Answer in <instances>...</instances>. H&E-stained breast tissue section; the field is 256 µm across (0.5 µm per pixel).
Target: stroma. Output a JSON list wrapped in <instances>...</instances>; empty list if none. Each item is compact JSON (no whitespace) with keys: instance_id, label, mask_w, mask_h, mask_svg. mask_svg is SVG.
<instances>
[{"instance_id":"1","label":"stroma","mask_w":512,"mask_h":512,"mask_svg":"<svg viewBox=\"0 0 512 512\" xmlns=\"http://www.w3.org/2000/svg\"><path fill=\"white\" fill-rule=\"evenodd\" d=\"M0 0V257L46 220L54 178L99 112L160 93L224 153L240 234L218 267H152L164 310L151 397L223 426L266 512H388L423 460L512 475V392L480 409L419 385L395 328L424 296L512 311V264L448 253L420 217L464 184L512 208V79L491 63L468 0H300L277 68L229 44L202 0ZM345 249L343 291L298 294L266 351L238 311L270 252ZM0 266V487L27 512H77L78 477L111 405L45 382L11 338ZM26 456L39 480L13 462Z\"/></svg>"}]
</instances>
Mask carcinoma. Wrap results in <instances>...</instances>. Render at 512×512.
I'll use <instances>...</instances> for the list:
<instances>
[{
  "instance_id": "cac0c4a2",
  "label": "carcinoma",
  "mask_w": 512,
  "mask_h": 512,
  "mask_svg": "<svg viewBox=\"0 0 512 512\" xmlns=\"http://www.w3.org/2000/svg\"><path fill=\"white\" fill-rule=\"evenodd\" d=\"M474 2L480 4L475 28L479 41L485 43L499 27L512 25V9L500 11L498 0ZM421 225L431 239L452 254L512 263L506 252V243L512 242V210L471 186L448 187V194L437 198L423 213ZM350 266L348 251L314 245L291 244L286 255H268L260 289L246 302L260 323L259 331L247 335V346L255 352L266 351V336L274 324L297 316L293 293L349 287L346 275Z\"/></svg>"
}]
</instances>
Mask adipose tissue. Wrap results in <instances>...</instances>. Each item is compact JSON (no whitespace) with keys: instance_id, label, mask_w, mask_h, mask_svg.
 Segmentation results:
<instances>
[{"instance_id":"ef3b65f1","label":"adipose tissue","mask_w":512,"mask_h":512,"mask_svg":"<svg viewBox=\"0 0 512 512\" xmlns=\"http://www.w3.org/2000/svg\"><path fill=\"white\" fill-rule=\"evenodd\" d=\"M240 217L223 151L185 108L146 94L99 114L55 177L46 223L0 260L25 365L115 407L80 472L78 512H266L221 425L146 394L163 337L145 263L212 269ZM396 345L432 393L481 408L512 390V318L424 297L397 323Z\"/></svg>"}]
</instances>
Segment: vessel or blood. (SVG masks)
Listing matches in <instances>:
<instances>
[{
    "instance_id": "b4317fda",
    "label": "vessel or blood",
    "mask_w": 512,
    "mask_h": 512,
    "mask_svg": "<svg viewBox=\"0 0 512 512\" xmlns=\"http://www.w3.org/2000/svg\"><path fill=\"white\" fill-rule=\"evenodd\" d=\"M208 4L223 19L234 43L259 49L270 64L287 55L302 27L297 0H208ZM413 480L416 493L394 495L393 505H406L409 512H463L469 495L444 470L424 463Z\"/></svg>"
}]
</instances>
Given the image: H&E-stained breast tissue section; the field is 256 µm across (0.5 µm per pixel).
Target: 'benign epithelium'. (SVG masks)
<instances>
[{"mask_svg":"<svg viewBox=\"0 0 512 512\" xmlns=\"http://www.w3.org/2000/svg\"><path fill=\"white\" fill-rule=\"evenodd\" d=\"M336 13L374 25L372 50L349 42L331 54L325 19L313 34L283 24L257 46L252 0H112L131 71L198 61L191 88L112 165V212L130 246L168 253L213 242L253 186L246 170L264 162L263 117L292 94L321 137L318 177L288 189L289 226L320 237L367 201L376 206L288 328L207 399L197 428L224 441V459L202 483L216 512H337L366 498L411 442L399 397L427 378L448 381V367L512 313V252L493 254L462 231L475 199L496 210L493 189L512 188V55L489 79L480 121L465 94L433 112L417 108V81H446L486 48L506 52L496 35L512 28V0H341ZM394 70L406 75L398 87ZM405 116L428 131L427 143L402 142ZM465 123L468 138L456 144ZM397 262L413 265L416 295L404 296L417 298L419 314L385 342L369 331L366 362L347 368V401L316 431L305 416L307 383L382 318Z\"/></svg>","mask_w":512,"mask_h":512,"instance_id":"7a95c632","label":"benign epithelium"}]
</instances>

◆ Problem statement ◆
Begin at the line containing "Segment: vessel or blood. (SVG masks)" and reproduce each line through the end of the records above.

◆ In response ◆
Segment: vessel or blood. (SVG masks)
Listing matches in <instances>:
<instances>
[{
    "instance_id": "b4317fda",
    "label": "vessel or blood",
    "mask_w": 512,
    "mask_h": 512,
    "mask_svg": "<svg viewBox=\"0 0 512 512\" xmlns=\"http://www.w3.org/2000/svg\"><path fill=\"white\" fill-rule=\"evenodd\" d=\"M208 4L223 19L234 43L259 49L270 64L287 55L302 27L297 0H208ZM413 480L416 493L394 495L393 505H406L409 512H463L469 495L444 470L424 463Z\"/></svg>"
}]
</instances>
Given the image: H&E-stained breast tissue section; the field is 256 µm across (0.5 µm per pixel).
Target: 'benign epithelium'. (SVG masks)
<instances>
[{"mask_svg":"<svg viewBox=\"0 0 512 512\" xmlns=\"http://www.w3.org/2000/svg\"><path fill=\"white\" fill-rule=\"evenodd\" d=\"M336 13L374 25L372 50L349 42L331 54L325 19L313 34L283 24L257 46L252 0H112L131 71L198 61L191 88L112 165V212L130 246L168 253L213 242L253 186L246 170L264 162L263 117L292 94L321 137L318 177L288 189L289 226L320 237L367 201L376 206L288 328L207 399L197 428L224 441V459L202 483L216 512H337L366 498L411 442L399 397L427 378L448 381V367L512 313V252L493 254L462 231L475 199L496 210L493 189L512 188V55L489 79L480 121L465 94L433 112L417 108V81H446L486 48L506 52L496 35L512 28V0H341ZM394 70L406 75L398 87ZM405 116L428 131L427 143L402 142ZM465 123L468 138L456 144ZM397 262L413 265L416 295L404 296L417 298L419 314L385 342L369 331L366 362L347 368V401L316 431L305 416L307 383L382 318Z\"/></svg>","mask_w":512,"mask_h":512,"instance_id":"7a95c632","label":"benign epithelium"}]
</instances>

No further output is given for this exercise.